- _Assignment_: Please reproduce the entries that follow without a single difference.

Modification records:

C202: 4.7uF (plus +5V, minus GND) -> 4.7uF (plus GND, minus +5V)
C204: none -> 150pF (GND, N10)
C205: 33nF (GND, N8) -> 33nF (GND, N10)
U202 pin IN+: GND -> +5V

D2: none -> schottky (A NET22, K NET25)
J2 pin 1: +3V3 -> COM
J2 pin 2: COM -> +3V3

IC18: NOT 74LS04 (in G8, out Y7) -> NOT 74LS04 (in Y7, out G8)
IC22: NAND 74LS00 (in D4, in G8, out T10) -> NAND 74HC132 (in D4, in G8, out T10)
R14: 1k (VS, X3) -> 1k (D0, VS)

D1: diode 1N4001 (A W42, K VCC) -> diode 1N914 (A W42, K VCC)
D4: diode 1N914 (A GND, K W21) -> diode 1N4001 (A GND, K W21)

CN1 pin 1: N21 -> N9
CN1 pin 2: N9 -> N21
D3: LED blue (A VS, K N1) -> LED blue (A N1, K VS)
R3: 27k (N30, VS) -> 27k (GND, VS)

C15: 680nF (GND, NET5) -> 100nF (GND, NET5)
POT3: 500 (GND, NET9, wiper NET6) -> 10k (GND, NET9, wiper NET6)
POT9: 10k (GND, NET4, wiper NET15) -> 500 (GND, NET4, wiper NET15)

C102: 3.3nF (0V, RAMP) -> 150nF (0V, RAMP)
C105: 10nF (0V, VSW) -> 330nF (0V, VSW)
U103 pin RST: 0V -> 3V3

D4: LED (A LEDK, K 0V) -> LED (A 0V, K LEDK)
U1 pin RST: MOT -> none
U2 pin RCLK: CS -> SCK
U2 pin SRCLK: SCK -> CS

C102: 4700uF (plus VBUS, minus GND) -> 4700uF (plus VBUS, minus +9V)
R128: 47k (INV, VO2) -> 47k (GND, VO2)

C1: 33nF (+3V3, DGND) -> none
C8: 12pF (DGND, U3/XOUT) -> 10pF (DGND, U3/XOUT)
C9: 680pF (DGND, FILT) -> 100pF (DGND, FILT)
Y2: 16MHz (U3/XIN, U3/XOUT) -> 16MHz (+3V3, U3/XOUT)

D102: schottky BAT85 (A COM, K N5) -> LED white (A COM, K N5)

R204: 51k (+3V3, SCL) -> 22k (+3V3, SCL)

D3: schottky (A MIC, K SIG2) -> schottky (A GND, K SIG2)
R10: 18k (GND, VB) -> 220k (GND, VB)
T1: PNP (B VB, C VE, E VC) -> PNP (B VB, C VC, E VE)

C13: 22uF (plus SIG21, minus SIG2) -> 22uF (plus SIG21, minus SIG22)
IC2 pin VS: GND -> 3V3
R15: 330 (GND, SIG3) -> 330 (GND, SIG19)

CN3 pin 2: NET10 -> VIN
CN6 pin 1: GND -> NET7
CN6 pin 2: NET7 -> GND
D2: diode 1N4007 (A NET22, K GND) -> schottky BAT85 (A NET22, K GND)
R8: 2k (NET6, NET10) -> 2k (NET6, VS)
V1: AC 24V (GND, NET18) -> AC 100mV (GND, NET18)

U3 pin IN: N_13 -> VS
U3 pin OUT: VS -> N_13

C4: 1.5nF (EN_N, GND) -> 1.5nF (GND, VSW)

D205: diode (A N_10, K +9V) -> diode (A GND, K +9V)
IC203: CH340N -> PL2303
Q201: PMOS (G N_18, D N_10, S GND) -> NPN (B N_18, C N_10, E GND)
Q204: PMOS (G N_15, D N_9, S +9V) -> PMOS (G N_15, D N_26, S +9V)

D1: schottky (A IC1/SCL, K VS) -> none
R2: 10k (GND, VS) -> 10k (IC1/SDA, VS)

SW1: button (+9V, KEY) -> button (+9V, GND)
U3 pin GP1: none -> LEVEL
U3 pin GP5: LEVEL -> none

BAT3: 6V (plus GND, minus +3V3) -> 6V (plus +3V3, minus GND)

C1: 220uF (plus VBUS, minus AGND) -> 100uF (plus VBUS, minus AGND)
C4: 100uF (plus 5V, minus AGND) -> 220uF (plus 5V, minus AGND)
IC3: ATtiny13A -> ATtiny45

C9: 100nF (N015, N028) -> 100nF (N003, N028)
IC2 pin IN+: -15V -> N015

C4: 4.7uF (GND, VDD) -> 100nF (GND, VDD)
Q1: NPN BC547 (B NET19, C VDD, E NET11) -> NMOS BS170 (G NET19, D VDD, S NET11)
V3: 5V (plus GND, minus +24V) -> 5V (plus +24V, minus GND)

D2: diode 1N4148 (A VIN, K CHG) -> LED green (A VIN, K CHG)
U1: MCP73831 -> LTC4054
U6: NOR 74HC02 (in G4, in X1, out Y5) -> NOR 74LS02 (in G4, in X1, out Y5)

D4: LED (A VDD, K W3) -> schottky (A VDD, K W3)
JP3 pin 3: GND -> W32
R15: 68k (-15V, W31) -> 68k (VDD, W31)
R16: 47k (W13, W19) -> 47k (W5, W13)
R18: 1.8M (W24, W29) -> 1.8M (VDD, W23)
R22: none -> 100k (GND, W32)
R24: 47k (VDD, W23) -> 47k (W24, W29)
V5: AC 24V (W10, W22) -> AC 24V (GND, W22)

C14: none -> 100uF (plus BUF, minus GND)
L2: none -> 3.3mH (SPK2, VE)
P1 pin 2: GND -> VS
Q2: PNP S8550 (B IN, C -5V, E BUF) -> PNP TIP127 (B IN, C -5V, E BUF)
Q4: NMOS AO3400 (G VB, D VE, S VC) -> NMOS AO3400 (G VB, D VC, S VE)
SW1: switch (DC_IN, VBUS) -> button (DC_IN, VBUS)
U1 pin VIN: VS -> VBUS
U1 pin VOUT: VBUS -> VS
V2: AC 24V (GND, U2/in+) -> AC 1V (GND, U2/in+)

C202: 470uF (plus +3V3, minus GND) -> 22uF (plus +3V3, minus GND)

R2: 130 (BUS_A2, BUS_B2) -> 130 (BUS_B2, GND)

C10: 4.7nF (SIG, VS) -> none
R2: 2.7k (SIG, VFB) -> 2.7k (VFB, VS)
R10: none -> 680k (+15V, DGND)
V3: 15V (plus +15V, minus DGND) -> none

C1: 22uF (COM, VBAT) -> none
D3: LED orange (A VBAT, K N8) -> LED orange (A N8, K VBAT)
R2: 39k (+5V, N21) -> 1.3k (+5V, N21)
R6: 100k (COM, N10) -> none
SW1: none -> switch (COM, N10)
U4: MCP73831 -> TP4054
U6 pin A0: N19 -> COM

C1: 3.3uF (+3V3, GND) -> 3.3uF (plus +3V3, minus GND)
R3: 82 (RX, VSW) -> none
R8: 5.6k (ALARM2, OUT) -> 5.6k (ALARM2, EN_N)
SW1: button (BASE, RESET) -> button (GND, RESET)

- _Response to the exercise_:
C202: 4.7uF (plus +5V, minus GND) -> 4.7uF (plus GND, minus +5V)
C204: none -> 150pF (GND, N10)
C205: 33nF (GND, N8) -> 33nF (GND, N10)
U202 pin IN+: GND -> +5V

D2: none -> schottky (A NET22, K NET25)
J2 pin 1: +3V3 -> COM
J2 pin 2: COM -> +3V3

IC18: NOT 74LS04 (in G8, out Y7) -> NOT 74LS04 (in Y7, out G8)
IC22: NAND 74LS00 (in D4, in G8, out T10) -> NAND 74HC132 (in D4, in G8, out T10)
R14: 1k (VS, X3) -> 1k (D0, VS)

D1: diode 1N4001 (A W42, K VCC) -> diode 1N914 (A W42, K VCC)
D4: diode 1N914 (A GND, K W21) -> diode 1N4001 (A GND, K W21)

CN1 pin 1: N21 -> N9
CN1 pin 2: N9 -> N21
D3: LED blue (A VS, K N1) -> LED blue (A N1, K VS)
R3: 27k (N30, VS) -> 27k (GND, VS)

C15: 680nF (GND, NET5) -> 100nF (GND, NET5)
POT3: 500 (GND, NET9, wiper NET6) -> 10k (GND, NET9, wiper NET6)
POT9: 10k (GND, NET4, wiper NET15) -> 500 (GND, NET4, wiper NET15)

C102: 3.3nF (0V, RAMP) -> 150nF (0V, RAMP)
C105: 10nF (0V, VSW) -> 330nF (0V, VSW)
U103 pin RST: 0V -> 3V3

D4: LED (A LEDK, K 0V) -> LED (A 0V, K LEDK)
U1 pin RST: MOT -> none
U2 pin RCLK: CS -> SCK
U2 pin SRCLK: SCK -> CS

C102: 4700uF (plus VBUS, minus GND) -> 4700uF (plus VBUS, minus +9V)
R128: 47k (INV, VO2) -> 47k (GND, VO2)

C1: 33nF (+3V3, DGND) -> none
C8: 12pF (DGND, U3/XOUT) -> 10pF (DGND, U3/XOUT)
C9: 680pF (DGND, FILT) -> 100pF (DGND, FILT)
Y2: 16MHz (U3/XIN, U3/XOUT) -> 16MHz (+3V3, U3/XOUT)

D102: schottky BAT85 (A COM, K N5) -> LED white (A COM, K N5)

R204: 51k (+3V3, SCL) -> 22k (+3V3, SCL)

D3: schottky (A MIC, K SIG2) -> schottky (A GND, K SIG2)
R10: 18k (GND, VB) -> 220k (GND, VB)
T1: PNP (B VB, C VE, E VC) -> PNP (B VB, C VC, E VE)

C13: 22uF (plus SIG21, minus SIG2) -> 22uF (plus SIG21, minus SIG22)
IC2 pin VS: GND -> 3V3
R15: 330 (GND, SIG3) -> 330 (GND, SIG19)

CN3 pin 2: NET10 -> VIN
CN6 pin 1: GND -> NET7
CN6 pin 2: NET7 -> GND
D2: diode 1N4007 (A NET22, K GND) -> schottky BAT85 (A NET22, K GND)
R8: 2k (NET6, NET10) -> 2k (NET6, VS)
V1: AC 24V (GND, NET18) -> AC 100mV (GND, NET18)

U3 pin IN: N_13 -> VS
U3 pin OUT: VS -> N_13

C4: 1.5nF (EN_N, GND) -> 1.5nF (GND, VSW)

D205: diode (A N_10, K +9V) -> diode (A GND, K +9V)
IC203: CH340N -> PL2303
Q201: PMOS (G N_18, D N_10, S GND) -> NPN (B N_18, C N_10, E GND)
Q204: PMOS (G N_15, D N_9, S +9V) -> PMOS (G N_15, D N_26, S +9V)

D1: schottky (A IC1/SCL, K VS) -> none
R2: 10k (GND, VS) -> 10k (IC1/SDA, VS)

SW1: button (+9V, KEY) -> button (+9V, GND)
U3 pin GP1: none -> LEVEL
U3 pin GP5: LEVEL -> none

BAT3: 6V (plus GND, minus +3V3) -> 6V (plus +3V3, minus GND)

C1: 220uF (plus VBUS, minus AGND) -> 100uF (plus VBUS, minus AGND)
C4: 100uF (plus 5V, minus AGND) -> 220uF (plus 5V, minus AGND)
IC3: ATtiny13A -> ATtiny45

C9: 100nF (N015, N028) -> 100nF (N003, N028)
IC2 pin IN+: -15V -> N015

C4: 4.7uF (GND, VDD) -> 100nF (GND, VDD)
Q1: NPN BC547 (B NET19, C VDD, E NET11) -> NMOS BS170 (G NET19, D VDD, S NET11)
V3: 5V (plus GND, minus +24V) -> 5V (plus +24V, minus GND)

D2: diode 1N4148 (A VIN, K CHG) -> LED green (A VIN, K CHG)
U1: MCP73831 -> LTC4054
U6: NOR 74HC02 (in G4, in X1, out Y5) -> NOR 74LS02 (in G4, in X1, out Y5)

D4: LED (A VDD, K W3) -> schottky (A VDD, K W3)
JP3 pin 3: GND -> W32
R15: 68k (-15V, W31) -> 68k (VDD, W31)
R16: 47k (W13, W19) -> 47k (W5, W13)
R18: 1.8M (W24, W29) -> 1.8M (VDD, W23)
R22: none -> 100k (GND, W32)
R24: 47k (VDD, W23) -> 47k (W24, W29)
V5: AC 24V (W10, W22) -> AC 24V (GND, W22)

C14: none -> 100uF (plus BUF, minus GND)
L2: none -> 3.3mH (SPK2, VE)
P1 pin 2: GND -> VS
Q2: PNP S8550 (B IN, C -5V, E BUF) -> PNP TIP127 (B IN, C -5V, E BUF)
Q4: NMOS AO3400 (G VB, D VE, S VC) -> NMOS AO3400 (G VB, D VC, S VE)
SW1: switch (DC_IN, VBUS) -> button (DC_IN, VBUS)
U1 pin VIN: VS -> VBUS
U1 pin VOUT: VBUS -> VS
V2: AC 24V (GND, U2/in+) -> AC 1V (GND, U2/in+)

C202: 470uF (plus +3V3, minus GND) -> 22uF (plus +3V3, minus GND)

R2: 130 (BUS_A2, BUS_B2) -> 130 (BUS_B2, GND)

C10: 4.7nF (SIG, VS) -> none
R2: 2.7k (SIG, VFB) -> 2.7k (VFB, VS)
R10: none -> 680k (+15V, DGND)
V3: 15V (plus +15V, minus DGND) -> none

C1: 22uF (COM, VBAT) -> none
D3: LED orange (A VBAT, K N8) -> LED orange (A N8, K VBAT)
R2: 39k (+5V, N21) -> 1.3k (+5V, N21)
R6: 100k (COM, N10) -> none
SW1: none -> switch (COM, N10)
U4: MCP73831 -> TP4054
U6 pin A0: N19 -> COM

C1: 3.3uF (+3V3, GND) -> 3.3uF (plus +3V3, minus GND)
R3: 82 (RX, VSW) -> none
R8: 5.6k (ALARM2, OUT) -> 5.6k (ALARM2, EN_N)
SW1: button (BASE, RESET) -> button (GND, RESET)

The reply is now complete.